Restate word for word the lines in the listing below, starting at the line containing "yellow trapezoid: (103, 155)" and ending at the line containing "yellow rectangle: (541, 326)", both included; leave out the rest.

═══ WORKING DATA

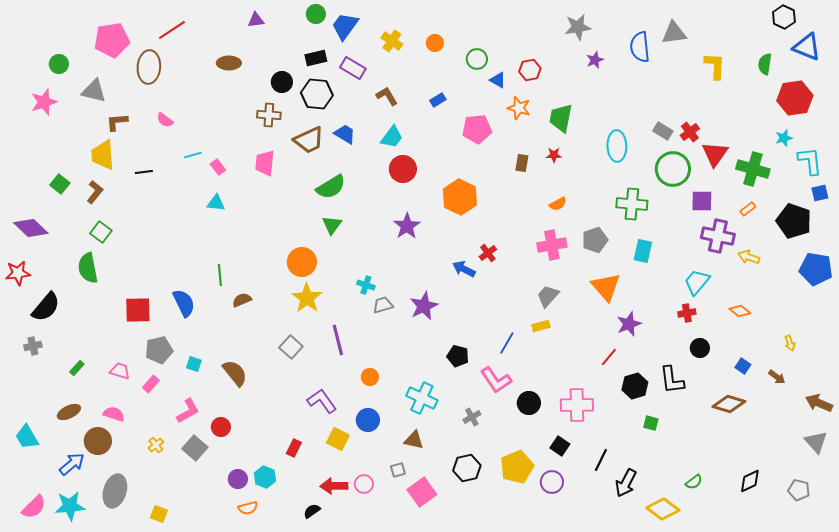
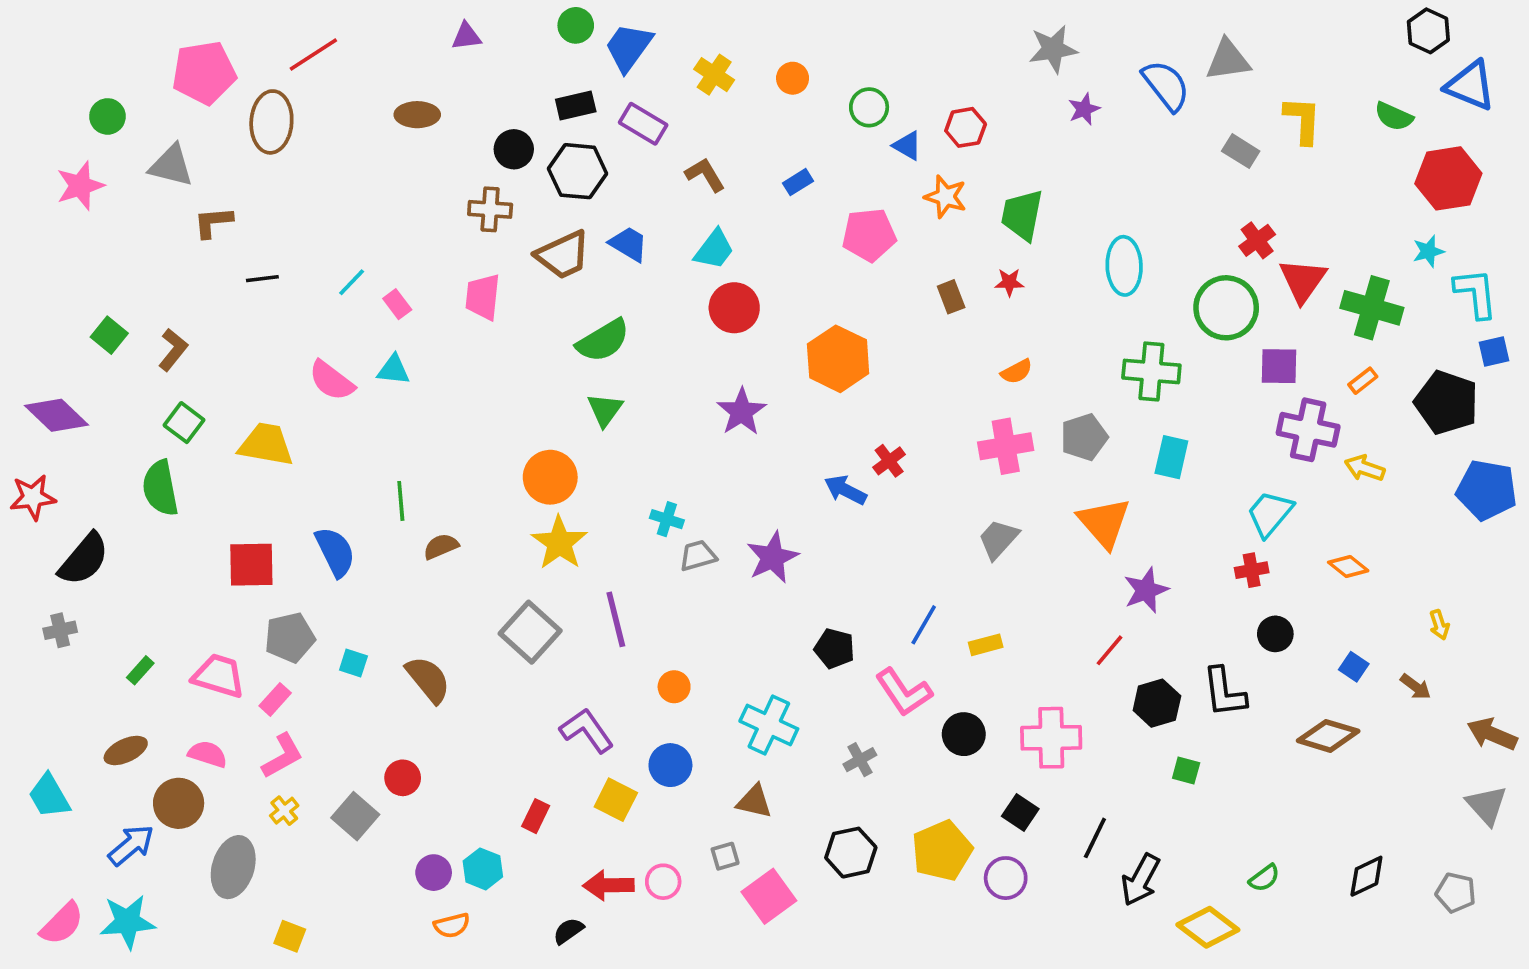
blue semicircle: (640, 47) -> (1166, 86), turned 148
green semicircle: (765, 64) -> (1394, 116), turned -75
pink semicircle: (165, 120) -> (332, 381), moved, size x1.5
gray rectangle: (663, 131) -> (1241, 151), moved
yellow trapezoid: (103, 155) -> (266, 444), moved, turned 104
cyan line: (193, 155) -> (352, 282), turned -30
brown rectangle: (522, 163) -> (951, 297), turned -30
black line: (144, 172) -> (262, 279), moved
yellow rectangle: (541, 326) -> (986, 645), moved
gray square: (291, 347) -> (530, 632), size x1.4
pink trapezoid: (120, 371) -> (219, 676), size x1.4
pink L-shape: (188, 411) -> (282, 756), moved
gray ellipse: (115, 491) -> (233, 867), moved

══════

## [SOLUTION]
yellow trapezoid: (103, 155) -> (266, 444), moved, turned 104
cyan line: (193, 155) -> (352, 282), turned -30
brown rectangle: (522, 163) -> (951, 297), turned -30
black line: (144, 172) -> (262, 279), moved
yellow rectangle: (541, 326) -> (986, 645), moved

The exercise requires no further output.